(TASK DIRECTIONS):
Render the stretch of items from the line containing "brown hexagon at (553, 372): moved 13 px up" through the end of the items as a Markdown table with two columns, Row and Entry: Row holds a running number and Entry holds the line itself. Omit any blank lines.

··· STORED ROWS

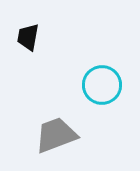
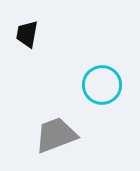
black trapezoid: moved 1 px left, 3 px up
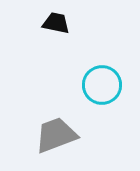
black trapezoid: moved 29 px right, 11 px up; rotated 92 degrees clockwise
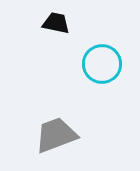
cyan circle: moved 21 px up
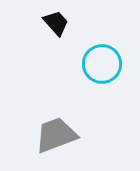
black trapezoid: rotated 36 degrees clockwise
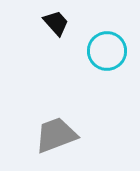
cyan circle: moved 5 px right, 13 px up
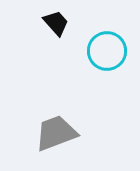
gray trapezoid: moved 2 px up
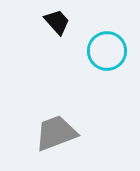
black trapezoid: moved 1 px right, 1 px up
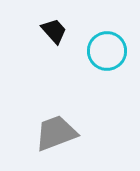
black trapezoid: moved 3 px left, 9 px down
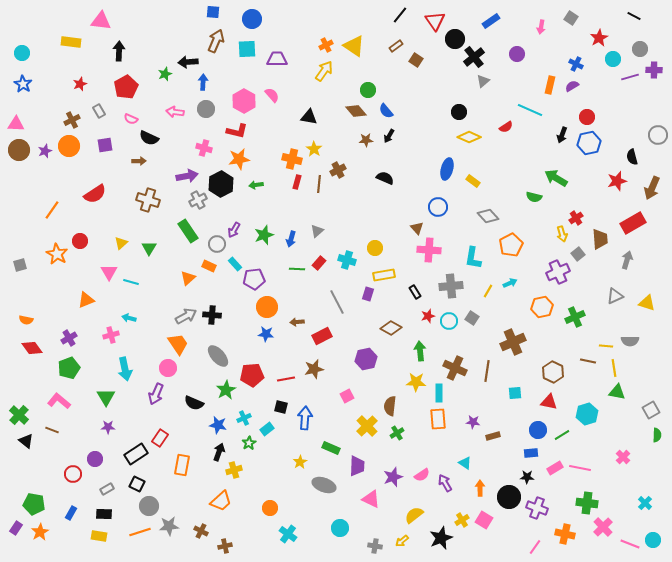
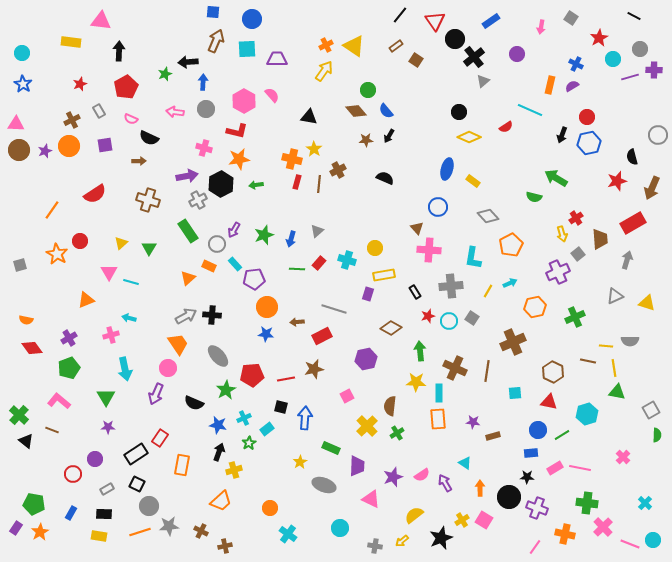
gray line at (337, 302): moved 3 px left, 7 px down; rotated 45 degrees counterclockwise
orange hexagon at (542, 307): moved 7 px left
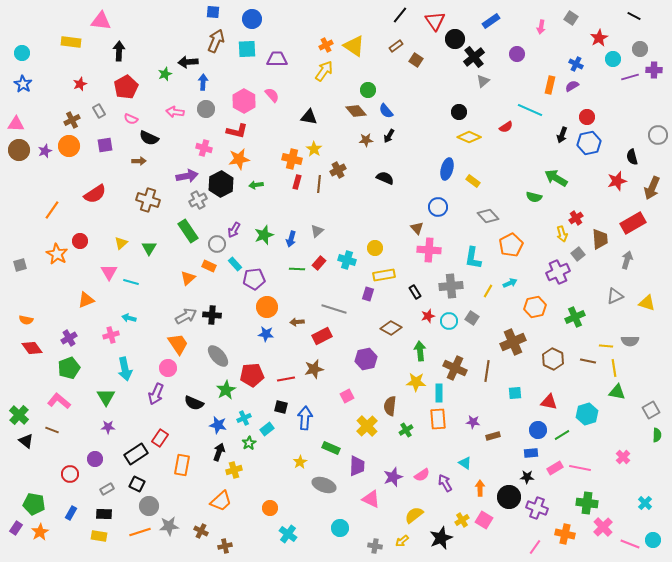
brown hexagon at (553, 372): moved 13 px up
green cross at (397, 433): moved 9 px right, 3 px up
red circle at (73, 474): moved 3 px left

······

(EXERCISE RESULT):
| Row | Entry |
|---|---|
| 1 | brown hexagon at (553, 372): moved 13 px up |
| 2 | green cross at (397, 433): moved 9 px right, 3 px up |
| 3 | red circle at (73, 474): moved 3 px left |